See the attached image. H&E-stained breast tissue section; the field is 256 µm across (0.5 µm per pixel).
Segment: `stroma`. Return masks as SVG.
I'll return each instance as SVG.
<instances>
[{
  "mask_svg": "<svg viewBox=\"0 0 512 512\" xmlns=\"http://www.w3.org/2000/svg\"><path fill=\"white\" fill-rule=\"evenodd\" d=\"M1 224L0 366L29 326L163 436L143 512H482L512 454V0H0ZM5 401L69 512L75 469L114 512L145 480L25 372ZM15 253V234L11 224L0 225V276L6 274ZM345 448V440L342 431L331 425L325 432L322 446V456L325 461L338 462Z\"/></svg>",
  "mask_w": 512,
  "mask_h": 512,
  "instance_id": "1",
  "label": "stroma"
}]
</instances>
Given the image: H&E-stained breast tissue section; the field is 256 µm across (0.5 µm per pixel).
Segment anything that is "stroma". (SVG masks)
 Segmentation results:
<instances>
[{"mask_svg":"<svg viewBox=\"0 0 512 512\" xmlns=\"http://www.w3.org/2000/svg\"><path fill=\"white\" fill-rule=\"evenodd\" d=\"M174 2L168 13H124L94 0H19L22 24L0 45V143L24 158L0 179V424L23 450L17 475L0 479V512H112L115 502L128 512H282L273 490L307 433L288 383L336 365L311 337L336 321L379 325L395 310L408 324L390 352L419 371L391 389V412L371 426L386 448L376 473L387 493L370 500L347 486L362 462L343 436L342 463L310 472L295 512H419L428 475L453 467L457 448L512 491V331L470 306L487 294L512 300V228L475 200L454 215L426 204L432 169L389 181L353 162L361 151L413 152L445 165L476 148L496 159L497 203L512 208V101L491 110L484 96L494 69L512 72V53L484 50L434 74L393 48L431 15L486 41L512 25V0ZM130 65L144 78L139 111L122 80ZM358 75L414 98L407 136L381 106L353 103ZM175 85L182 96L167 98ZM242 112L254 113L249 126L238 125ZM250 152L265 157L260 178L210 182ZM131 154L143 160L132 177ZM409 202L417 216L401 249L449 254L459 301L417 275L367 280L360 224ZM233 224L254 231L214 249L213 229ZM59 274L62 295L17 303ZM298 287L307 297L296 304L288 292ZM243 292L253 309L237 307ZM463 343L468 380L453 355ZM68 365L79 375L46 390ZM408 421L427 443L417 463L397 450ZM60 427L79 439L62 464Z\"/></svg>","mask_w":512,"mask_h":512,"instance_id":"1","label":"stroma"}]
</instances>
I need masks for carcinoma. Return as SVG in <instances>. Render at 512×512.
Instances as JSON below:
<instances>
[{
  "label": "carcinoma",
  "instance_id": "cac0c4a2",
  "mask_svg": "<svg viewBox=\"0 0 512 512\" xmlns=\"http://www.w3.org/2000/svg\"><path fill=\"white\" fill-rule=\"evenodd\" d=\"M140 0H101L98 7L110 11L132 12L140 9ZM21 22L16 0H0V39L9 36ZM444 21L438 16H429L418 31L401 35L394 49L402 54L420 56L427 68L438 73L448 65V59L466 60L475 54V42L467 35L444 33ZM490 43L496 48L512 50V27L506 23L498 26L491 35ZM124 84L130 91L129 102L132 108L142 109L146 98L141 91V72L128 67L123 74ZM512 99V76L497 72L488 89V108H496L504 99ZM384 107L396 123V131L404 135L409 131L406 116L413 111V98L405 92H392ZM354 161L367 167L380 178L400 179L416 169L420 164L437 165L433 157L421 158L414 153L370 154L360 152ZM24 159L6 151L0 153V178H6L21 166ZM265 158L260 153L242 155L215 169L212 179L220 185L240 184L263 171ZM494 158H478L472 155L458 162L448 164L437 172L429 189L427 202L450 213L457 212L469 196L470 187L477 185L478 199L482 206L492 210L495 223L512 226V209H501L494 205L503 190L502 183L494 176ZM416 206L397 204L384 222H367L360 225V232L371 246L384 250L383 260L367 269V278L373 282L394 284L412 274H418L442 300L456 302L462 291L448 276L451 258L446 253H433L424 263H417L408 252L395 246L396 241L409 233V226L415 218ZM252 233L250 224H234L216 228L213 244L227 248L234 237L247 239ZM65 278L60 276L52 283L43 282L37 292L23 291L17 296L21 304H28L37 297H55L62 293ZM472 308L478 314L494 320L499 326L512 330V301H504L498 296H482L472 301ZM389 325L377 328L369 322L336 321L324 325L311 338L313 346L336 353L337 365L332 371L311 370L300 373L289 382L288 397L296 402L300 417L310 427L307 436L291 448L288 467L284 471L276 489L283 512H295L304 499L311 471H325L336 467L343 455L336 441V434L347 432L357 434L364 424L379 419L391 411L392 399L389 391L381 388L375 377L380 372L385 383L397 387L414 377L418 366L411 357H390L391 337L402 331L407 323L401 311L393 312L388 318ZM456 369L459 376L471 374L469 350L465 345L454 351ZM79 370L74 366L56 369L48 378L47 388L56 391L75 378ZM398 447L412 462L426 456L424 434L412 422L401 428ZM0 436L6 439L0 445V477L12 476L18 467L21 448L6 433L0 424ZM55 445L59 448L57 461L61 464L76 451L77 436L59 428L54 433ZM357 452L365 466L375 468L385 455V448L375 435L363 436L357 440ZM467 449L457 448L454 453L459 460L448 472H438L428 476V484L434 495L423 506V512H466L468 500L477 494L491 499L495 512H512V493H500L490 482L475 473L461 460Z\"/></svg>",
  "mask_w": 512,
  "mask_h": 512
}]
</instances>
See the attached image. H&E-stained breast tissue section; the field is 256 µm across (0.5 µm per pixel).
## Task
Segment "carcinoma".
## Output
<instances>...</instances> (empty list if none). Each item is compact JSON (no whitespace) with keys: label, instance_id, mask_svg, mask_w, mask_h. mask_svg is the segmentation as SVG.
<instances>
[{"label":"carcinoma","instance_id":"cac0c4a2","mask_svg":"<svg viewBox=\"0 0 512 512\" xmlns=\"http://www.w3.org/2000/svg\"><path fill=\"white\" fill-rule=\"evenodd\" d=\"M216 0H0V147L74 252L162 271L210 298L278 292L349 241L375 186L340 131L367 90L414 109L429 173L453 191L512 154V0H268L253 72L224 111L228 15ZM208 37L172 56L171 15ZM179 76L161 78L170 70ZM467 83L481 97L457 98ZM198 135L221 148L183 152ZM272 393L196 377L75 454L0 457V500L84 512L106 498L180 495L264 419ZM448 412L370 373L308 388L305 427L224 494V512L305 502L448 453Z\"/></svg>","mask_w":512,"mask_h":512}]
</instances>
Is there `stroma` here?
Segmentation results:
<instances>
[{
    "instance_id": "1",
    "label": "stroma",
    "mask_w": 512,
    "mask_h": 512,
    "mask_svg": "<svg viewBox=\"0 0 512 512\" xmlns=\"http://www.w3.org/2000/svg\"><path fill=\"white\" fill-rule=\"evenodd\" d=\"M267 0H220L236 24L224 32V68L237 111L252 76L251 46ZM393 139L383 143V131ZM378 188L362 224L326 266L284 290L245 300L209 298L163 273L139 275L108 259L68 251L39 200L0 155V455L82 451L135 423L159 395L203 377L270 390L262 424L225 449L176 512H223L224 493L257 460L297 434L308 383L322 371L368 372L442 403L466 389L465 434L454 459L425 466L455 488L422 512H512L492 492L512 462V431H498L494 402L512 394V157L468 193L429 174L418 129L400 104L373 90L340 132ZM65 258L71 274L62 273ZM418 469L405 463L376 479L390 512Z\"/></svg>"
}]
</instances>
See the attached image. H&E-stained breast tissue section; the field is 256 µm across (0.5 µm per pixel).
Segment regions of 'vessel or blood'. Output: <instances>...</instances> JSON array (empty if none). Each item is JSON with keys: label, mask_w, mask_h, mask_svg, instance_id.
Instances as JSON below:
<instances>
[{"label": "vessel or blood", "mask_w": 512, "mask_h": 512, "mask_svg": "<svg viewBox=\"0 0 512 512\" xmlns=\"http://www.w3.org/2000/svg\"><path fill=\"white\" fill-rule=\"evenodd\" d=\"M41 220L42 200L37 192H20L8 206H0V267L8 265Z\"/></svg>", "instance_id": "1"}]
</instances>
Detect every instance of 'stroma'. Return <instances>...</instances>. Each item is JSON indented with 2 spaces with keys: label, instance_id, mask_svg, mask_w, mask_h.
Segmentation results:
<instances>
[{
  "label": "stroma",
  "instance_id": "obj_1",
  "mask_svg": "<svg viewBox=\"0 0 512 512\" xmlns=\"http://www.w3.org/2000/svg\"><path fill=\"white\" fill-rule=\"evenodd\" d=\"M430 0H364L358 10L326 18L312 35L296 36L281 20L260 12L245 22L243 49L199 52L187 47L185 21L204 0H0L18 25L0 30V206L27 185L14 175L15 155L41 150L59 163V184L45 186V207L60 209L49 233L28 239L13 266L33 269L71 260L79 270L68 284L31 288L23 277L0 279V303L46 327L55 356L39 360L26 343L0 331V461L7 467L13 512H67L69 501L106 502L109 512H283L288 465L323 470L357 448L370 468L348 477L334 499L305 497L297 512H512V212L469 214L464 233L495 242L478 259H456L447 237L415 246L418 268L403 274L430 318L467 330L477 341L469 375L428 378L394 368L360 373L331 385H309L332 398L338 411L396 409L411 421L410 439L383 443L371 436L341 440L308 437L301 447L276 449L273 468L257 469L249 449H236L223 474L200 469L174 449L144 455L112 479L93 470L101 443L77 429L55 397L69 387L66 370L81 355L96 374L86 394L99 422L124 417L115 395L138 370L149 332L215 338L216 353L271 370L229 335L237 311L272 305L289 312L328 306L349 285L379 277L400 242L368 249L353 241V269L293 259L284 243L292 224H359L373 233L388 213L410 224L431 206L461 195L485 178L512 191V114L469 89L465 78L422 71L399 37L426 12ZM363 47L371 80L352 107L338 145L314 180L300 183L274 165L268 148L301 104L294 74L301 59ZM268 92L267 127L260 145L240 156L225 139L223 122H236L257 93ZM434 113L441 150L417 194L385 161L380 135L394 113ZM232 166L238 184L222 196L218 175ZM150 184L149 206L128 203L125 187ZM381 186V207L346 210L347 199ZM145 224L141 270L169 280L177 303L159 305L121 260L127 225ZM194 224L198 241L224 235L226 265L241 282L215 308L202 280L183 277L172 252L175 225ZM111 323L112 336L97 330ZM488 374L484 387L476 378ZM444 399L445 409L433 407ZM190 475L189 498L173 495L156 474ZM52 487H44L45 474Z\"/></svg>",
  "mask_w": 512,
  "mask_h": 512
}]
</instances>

### What this task involves:
Return exactly, please, the lines of the material from the first one down to and including the line where "Given the image: H&E-stained" appears.

### Response:
See the attached image. H&E-stained breast tissue section; the field is 256 µm across (0.5 µm per pixel).
Segment: `stroma`. Return masks as SVG.
I'll return each instance as SVG.
<instances>
[{
  "mask_svg": "<svg viewBox=\"0 0 512 512\" xmlns=\"http://www.w3.org/2000/svg\"><path fill=\"white\" fill-rule=\"evenodd\" d=\"M1 224L0 366L29 326L163 436L143 512H482L512 454V0H0ZM5 401L69 512L75 469L114 512L145 480L25 372ZM15 253V234L11 224L0 225V276L6 274ZM345 448V440L342 431L331 425L325 432L322 446V456L325 461L338 462Z\"/></svg>",
  "mask_w": 512,
  "mask_h": 512,
  "instance_id": "1",
  "label": "stroma"
}]
</instances>
Given the image: H&E-stained breast tissue section; the field is 256 µm across (0.5 µm per pixel).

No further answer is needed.